%%

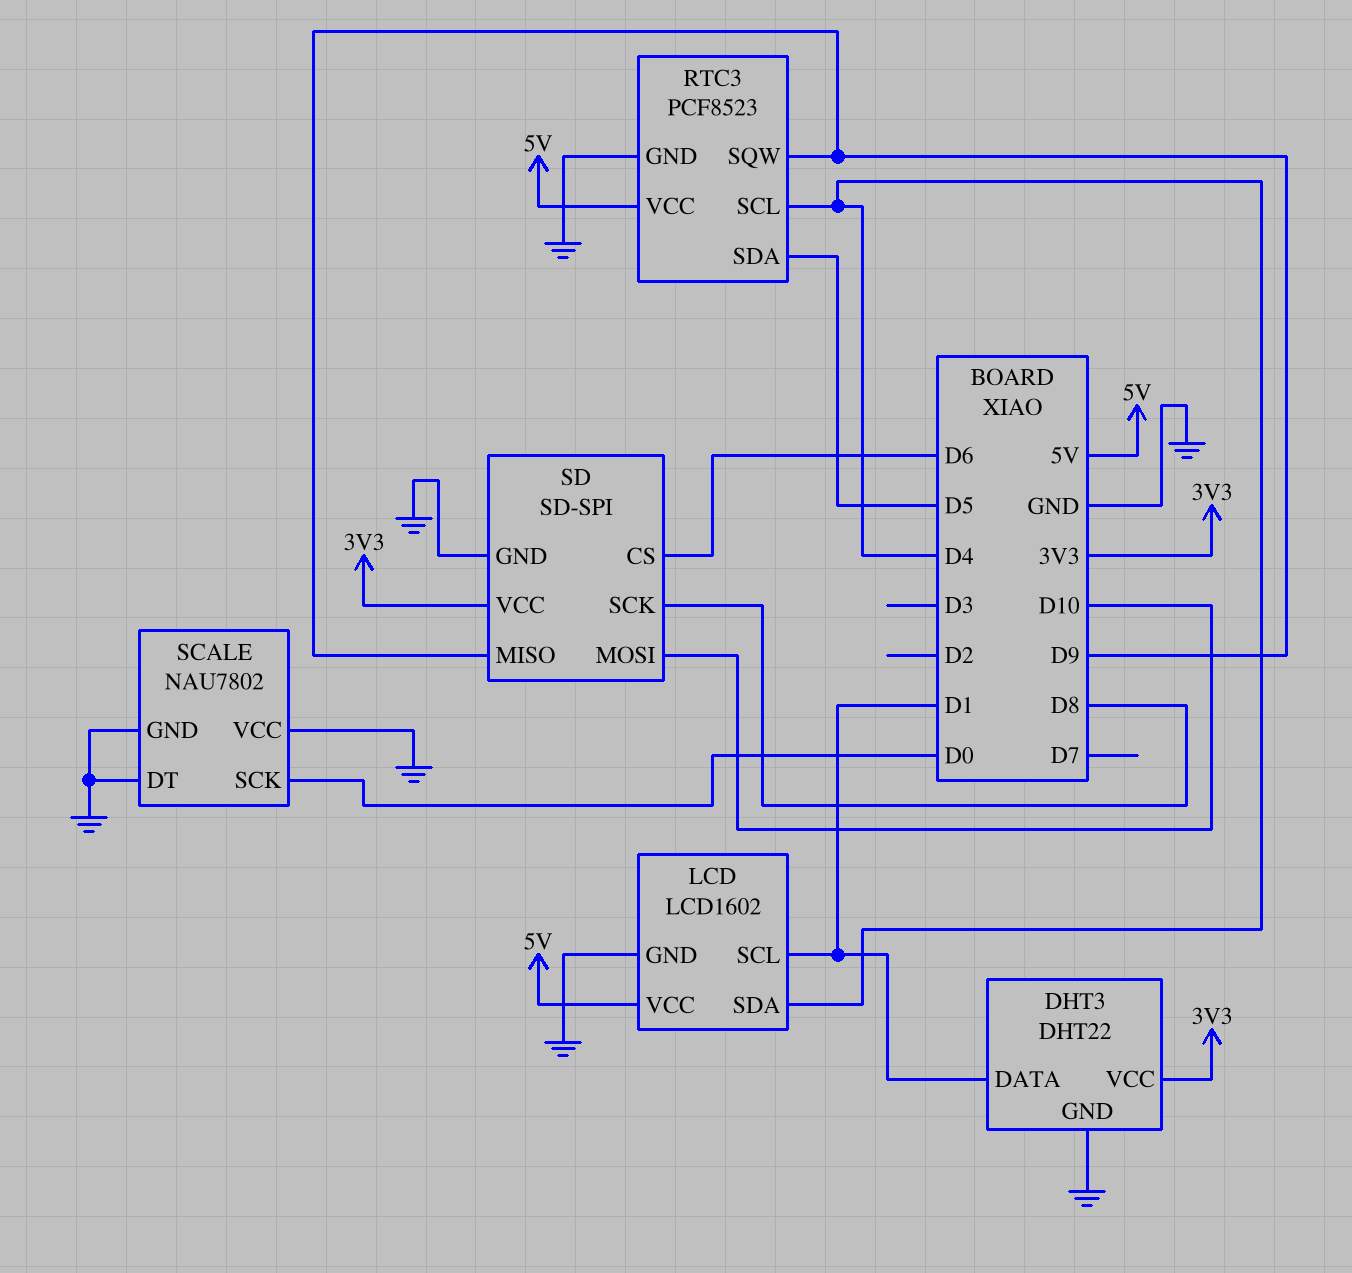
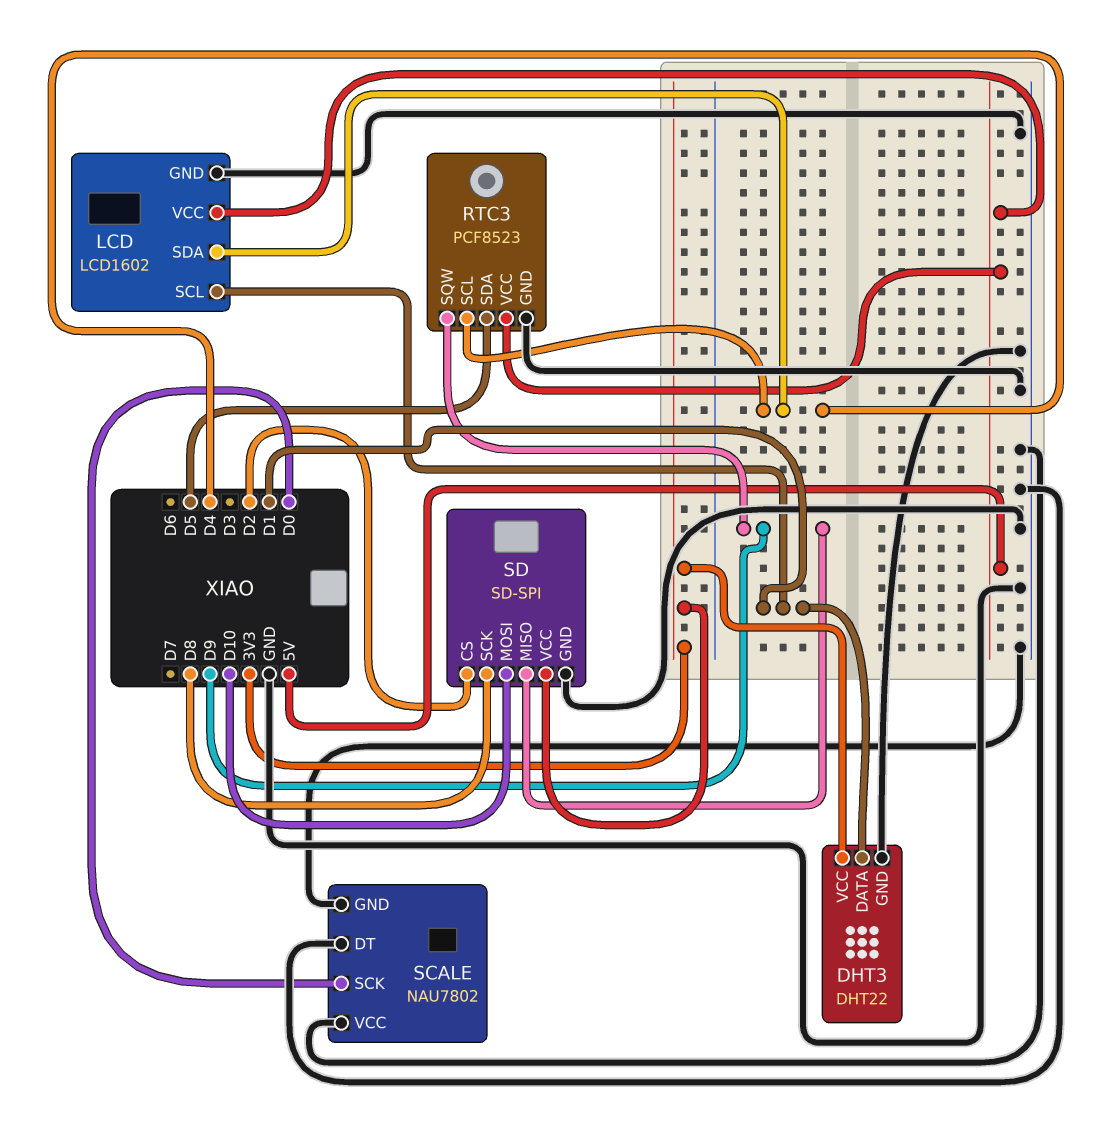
SD pin CS: D6 -> D2

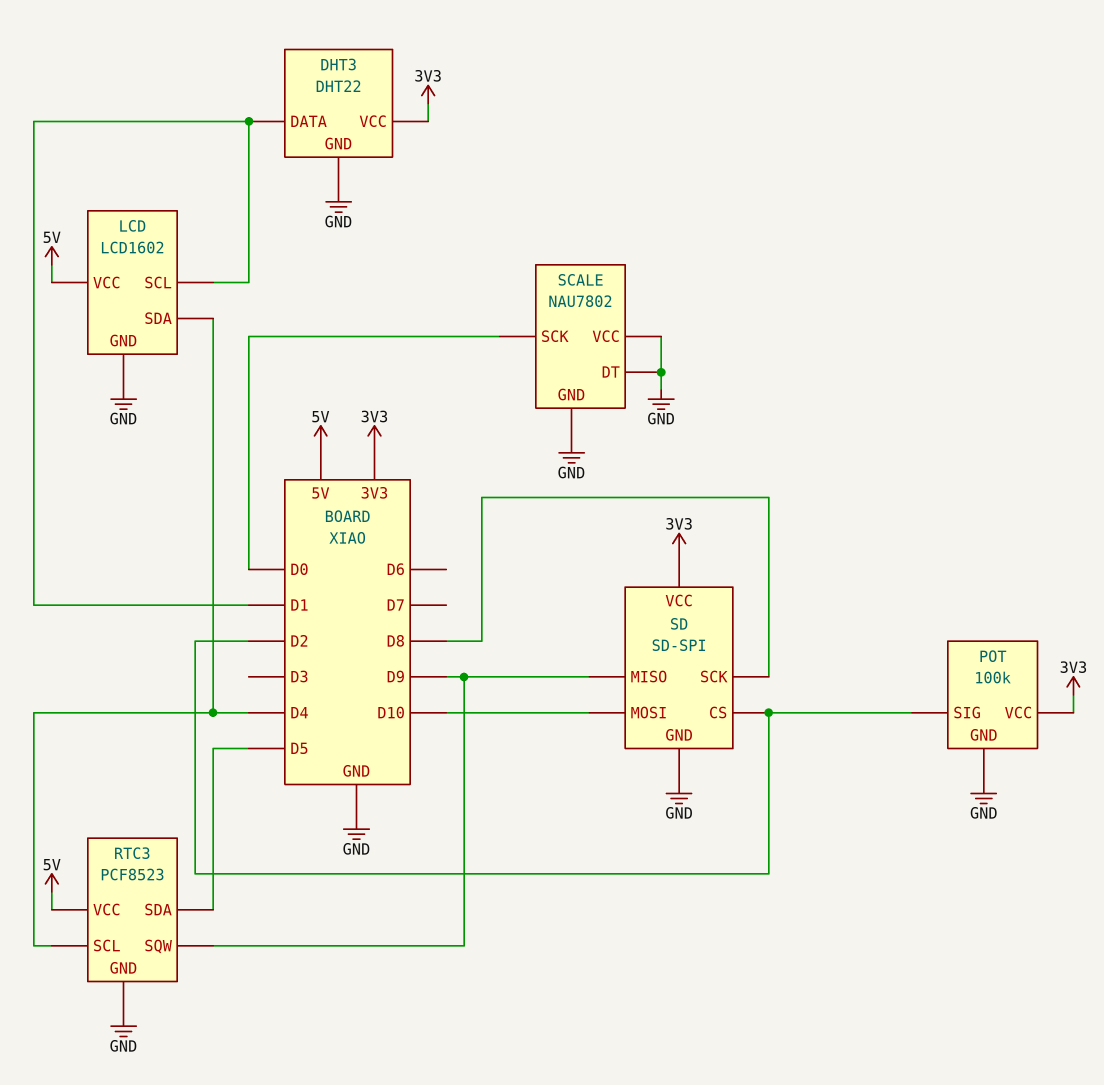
POT: none -> 100k
POT pin GND: none -> GND
POT pin SIG: none -> D2
POT pin VCC: none -> 3V3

%%

▶ **EXERCISE REQUIREMENTS**: Output the entries above verbatim, with no picture included.

▶ **EXERCISE RESPONSE**:
SD pin CS: D6 -> D2

POT: none -> 100k
POT pin GND: none -> GND
POT pin SIG: none -> D2
POT pin VCC: none -> 3V3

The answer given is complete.